Return the lines from the one containing "(215, 142) = (164, 234): red" to the end of the material, both end lines included, exactly and with nothing else.

- RECORD EXTRACTS:
______________________________
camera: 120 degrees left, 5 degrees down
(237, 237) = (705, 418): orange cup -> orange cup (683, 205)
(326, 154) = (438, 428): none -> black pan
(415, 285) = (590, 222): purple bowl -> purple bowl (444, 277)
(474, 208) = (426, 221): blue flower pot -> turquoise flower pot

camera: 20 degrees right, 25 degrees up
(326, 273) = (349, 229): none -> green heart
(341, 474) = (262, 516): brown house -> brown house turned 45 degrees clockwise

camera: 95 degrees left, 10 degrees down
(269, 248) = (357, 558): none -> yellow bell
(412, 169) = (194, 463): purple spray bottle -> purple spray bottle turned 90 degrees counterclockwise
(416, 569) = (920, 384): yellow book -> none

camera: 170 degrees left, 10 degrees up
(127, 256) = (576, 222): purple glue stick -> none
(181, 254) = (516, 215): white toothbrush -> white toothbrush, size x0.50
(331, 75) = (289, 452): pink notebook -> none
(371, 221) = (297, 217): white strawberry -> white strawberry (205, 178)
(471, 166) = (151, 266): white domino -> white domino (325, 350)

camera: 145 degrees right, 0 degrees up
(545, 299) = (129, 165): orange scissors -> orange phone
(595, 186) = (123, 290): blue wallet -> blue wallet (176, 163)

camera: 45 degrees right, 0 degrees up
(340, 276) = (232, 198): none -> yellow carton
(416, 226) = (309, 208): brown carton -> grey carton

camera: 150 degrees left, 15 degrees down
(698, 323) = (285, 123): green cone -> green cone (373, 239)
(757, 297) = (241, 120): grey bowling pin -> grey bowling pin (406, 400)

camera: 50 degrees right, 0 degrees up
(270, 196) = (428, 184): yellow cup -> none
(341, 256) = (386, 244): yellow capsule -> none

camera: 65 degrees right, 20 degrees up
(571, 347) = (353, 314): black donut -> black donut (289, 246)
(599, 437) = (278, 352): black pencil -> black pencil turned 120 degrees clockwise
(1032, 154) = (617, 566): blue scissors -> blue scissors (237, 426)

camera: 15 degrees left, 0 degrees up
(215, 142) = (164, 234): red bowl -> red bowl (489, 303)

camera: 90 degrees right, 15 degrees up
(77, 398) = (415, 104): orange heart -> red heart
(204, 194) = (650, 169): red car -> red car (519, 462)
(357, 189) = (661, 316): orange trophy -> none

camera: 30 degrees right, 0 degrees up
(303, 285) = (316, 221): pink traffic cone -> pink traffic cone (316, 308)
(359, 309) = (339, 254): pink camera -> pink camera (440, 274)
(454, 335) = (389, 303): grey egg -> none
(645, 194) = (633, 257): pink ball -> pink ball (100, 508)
______________________________
- RESULT OF THIS TASK:
(215, 142) = (164, 234): red bowl -> red bowl (489, 303)

camera: 90 degrees right, 15 degrees up
(77, 398) = (415, 104): orange heart -> red heart
(204, 194) = (650, 169): red car -> red car (519, 462)
(357, 189) = (661, 316): orange trophy -> none

camera: 30 degrees right, 0 degrees up
(303, 285) = (316, 221): pink traffic cone -> pink traffic cone (316, 308)
(359, 309) = (339, 254): pink camera -> pink camera (440, 274)
(454, 335) = (389, 303): grey egg -> none
(645, 194) = (633, 257): pink ball -> pink ball (100, 508)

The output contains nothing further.